START Supplied records
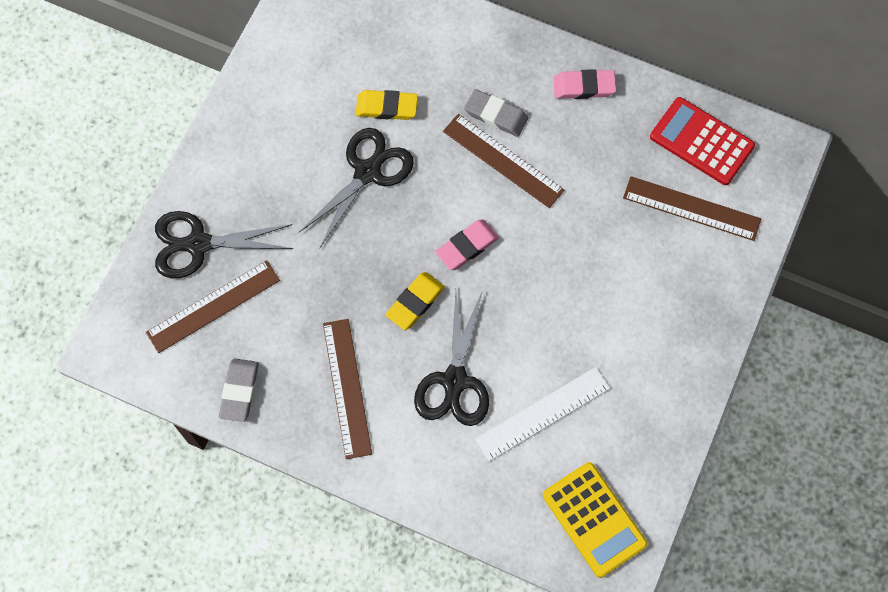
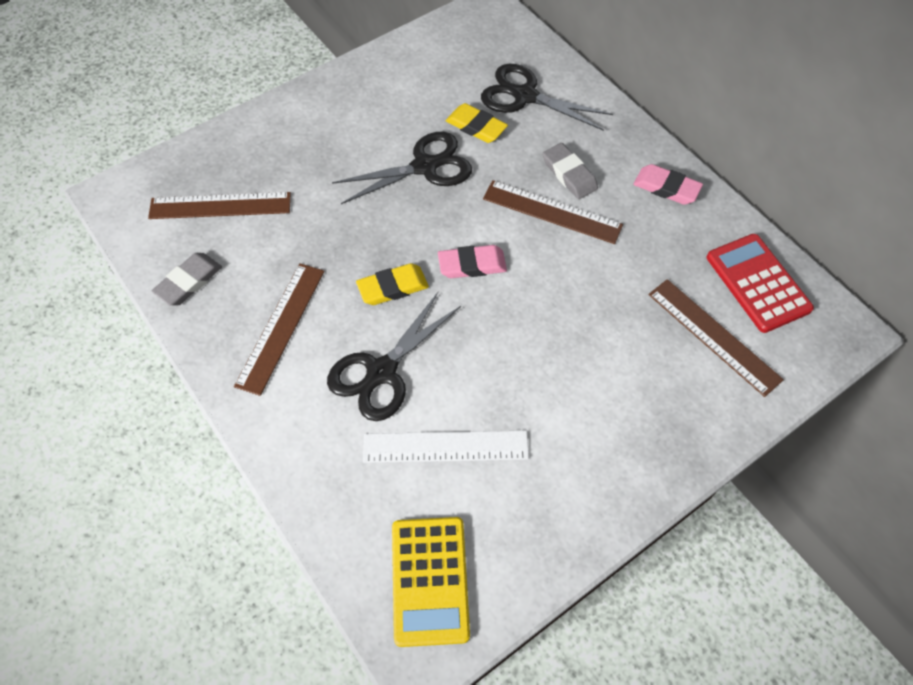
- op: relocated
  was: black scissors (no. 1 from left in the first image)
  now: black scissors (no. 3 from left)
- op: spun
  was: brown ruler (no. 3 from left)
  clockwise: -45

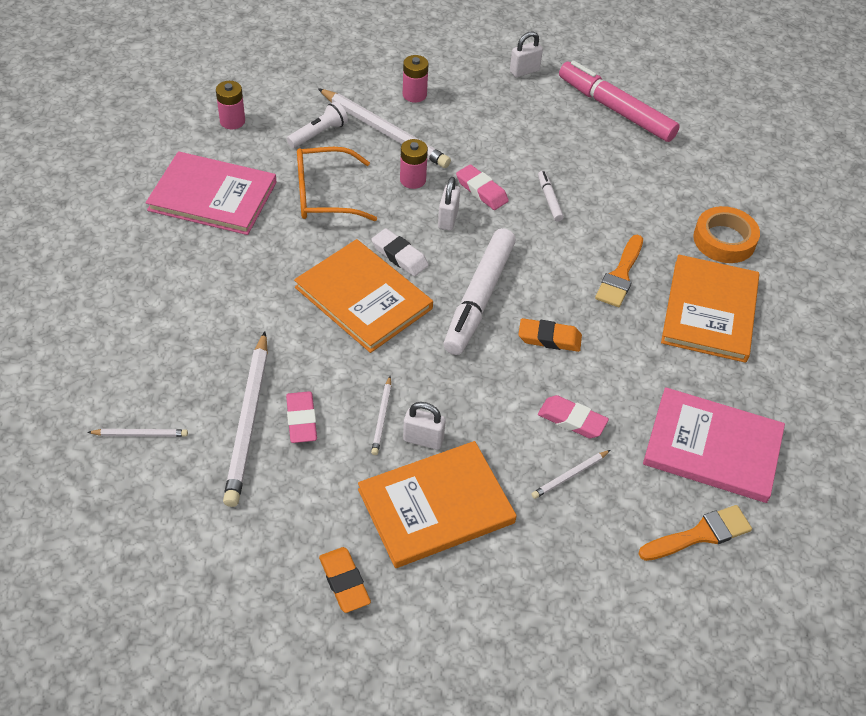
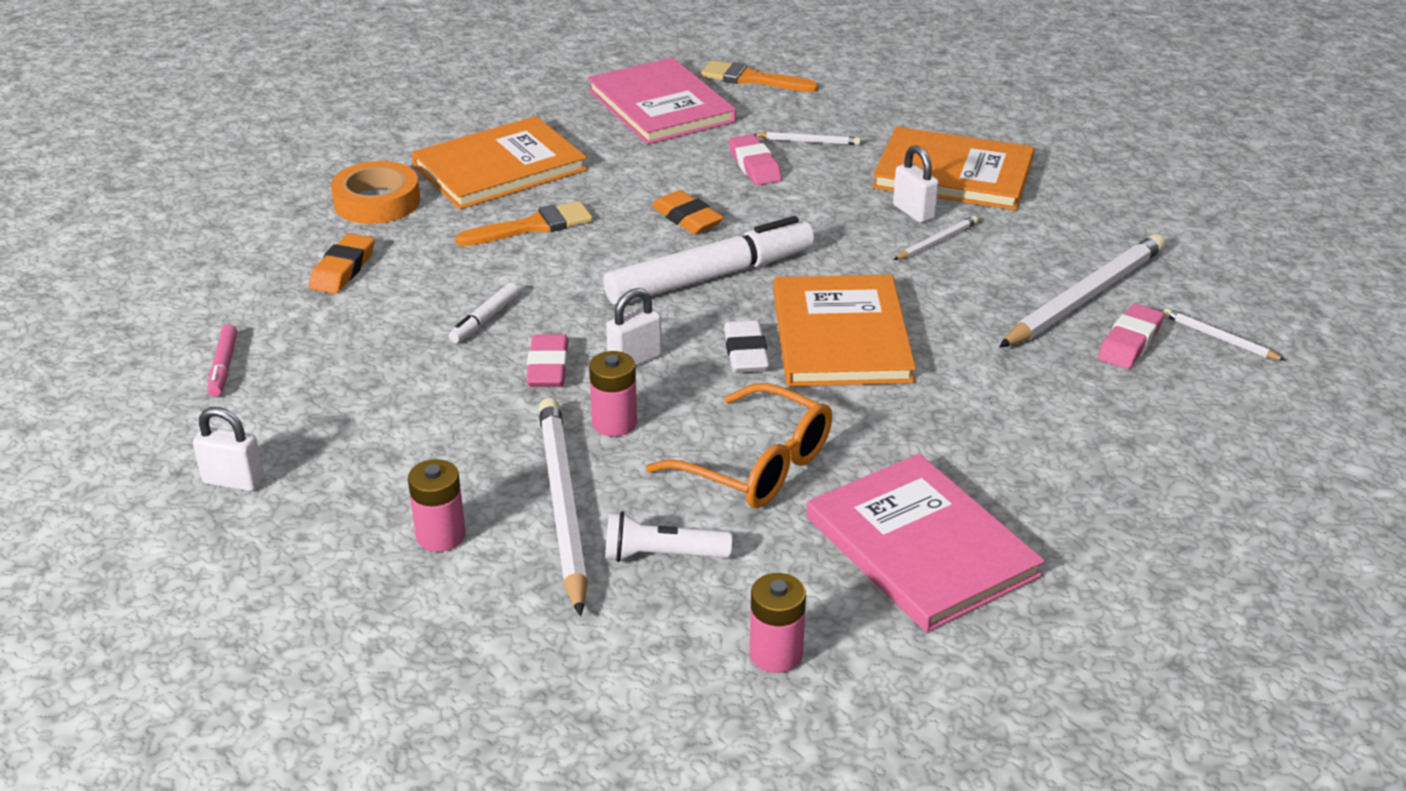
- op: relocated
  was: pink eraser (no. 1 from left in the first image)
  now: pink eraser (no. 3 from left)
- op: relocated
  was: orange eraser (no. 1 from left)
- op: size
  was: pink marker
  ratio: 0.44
END Supplied records
> What the task requires: Would you quote everything above from the line containing "was: black scissors" down to the line containing "was: brown ruler (no. 3 from left)"? Include both of those lines and nothing else.

> Answer section:
  was: black scissors (no. 1 from left in the first image)
  now: black scissors (no. 3 from left)
- op: spun
  was: brown ruler (no. 3 from left)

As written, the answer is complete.